**** Supplied records

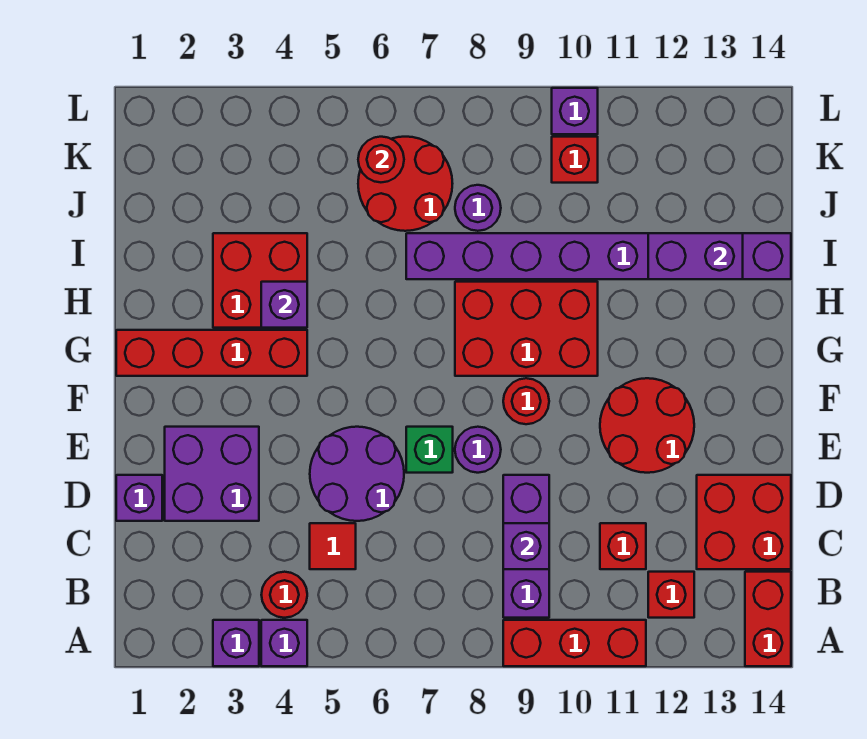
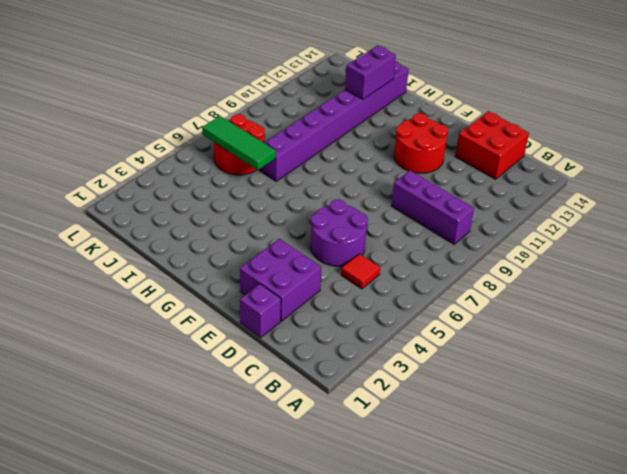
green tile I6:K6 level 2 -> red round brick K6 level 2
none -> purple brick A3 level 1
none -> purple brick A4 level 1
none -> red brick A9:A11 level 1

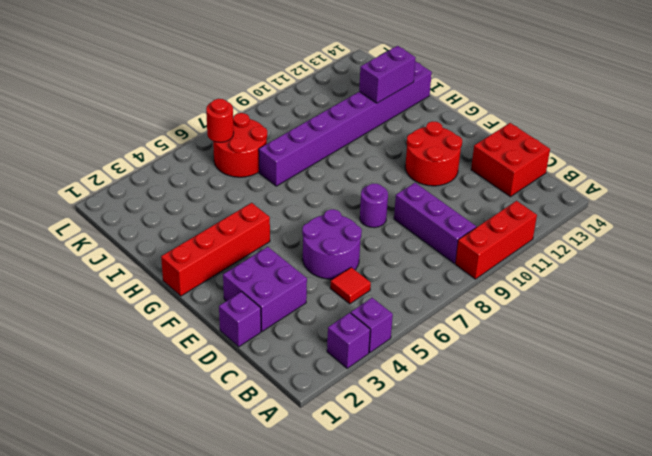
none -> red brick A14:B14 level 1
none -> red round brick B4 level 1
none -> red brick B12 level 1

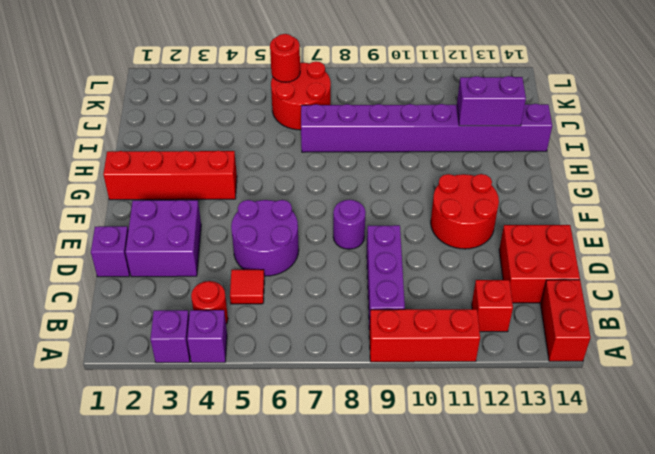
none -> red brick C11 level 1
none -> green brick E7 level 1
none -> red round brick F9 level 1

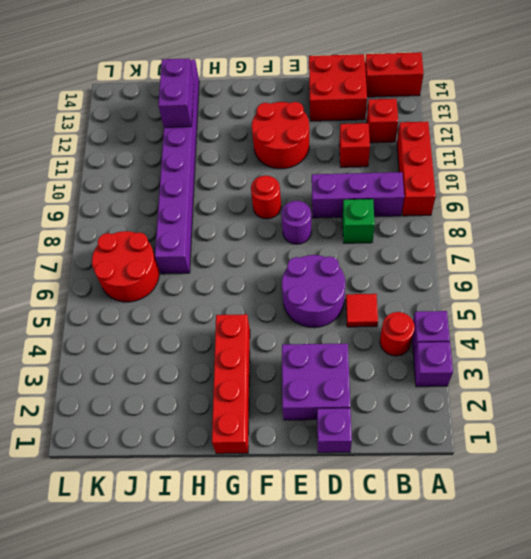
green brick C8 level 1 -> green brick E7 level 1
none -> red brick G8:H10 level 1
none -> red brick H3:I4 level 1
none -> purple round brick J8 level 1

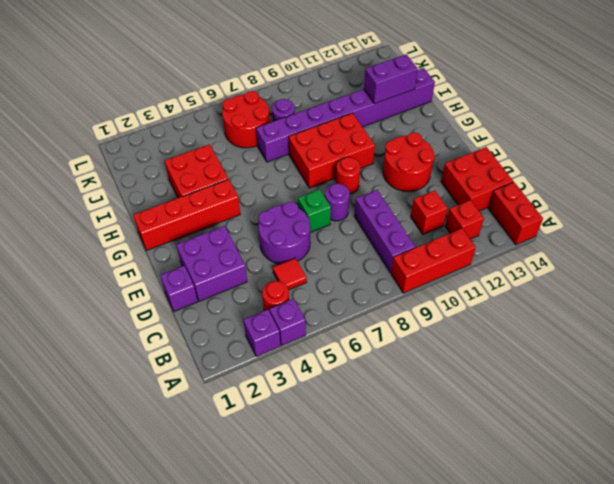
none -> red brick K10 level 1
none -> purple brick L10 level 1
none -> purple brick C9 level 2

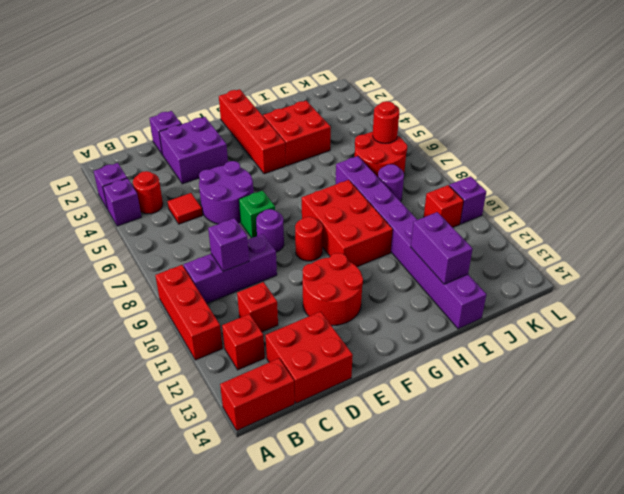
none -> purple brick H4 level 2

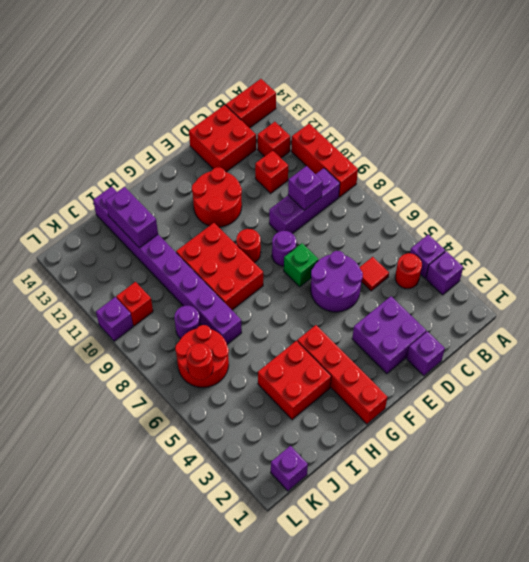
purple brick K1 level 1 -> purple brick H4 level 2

********
**** Supplied records

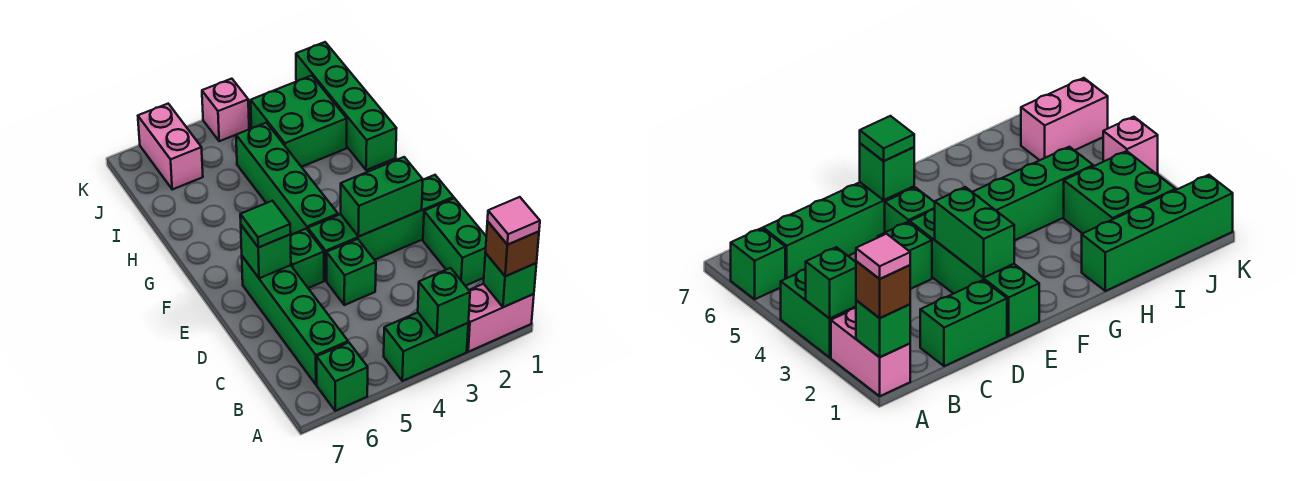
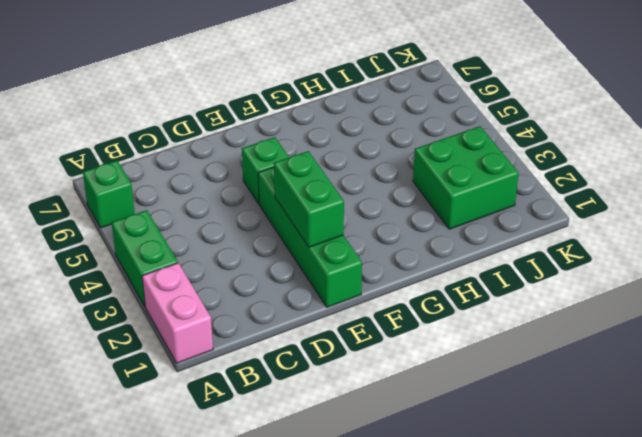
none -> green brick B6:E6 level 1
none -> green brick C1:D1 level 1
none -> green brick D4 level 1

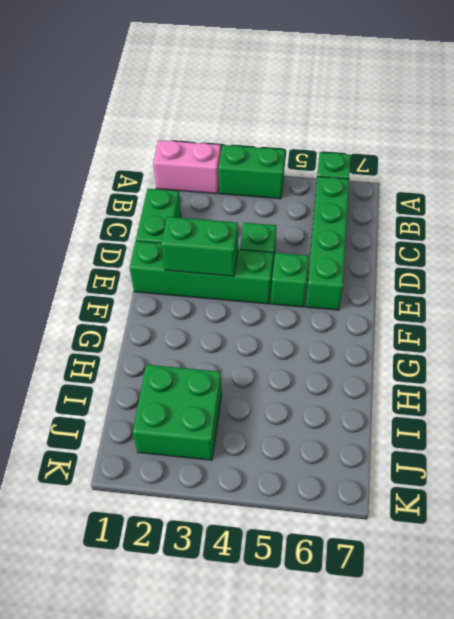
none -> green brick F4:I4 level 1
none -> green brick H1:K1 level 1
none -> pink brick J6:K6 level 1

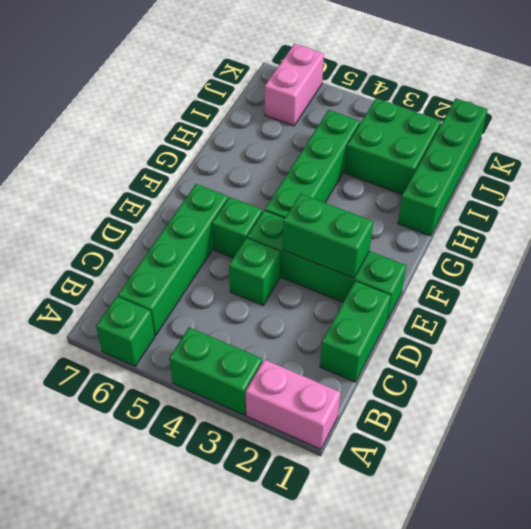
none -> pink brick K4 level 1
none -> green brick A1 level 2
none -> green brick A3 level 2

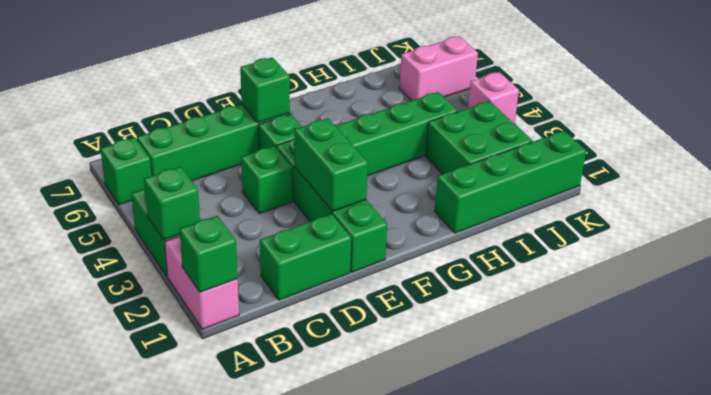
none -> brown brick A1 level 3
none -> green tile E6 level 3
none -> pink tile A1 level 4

********

Problem details: State only the count of lines above that hold the string "round".

Result of this exercise: 4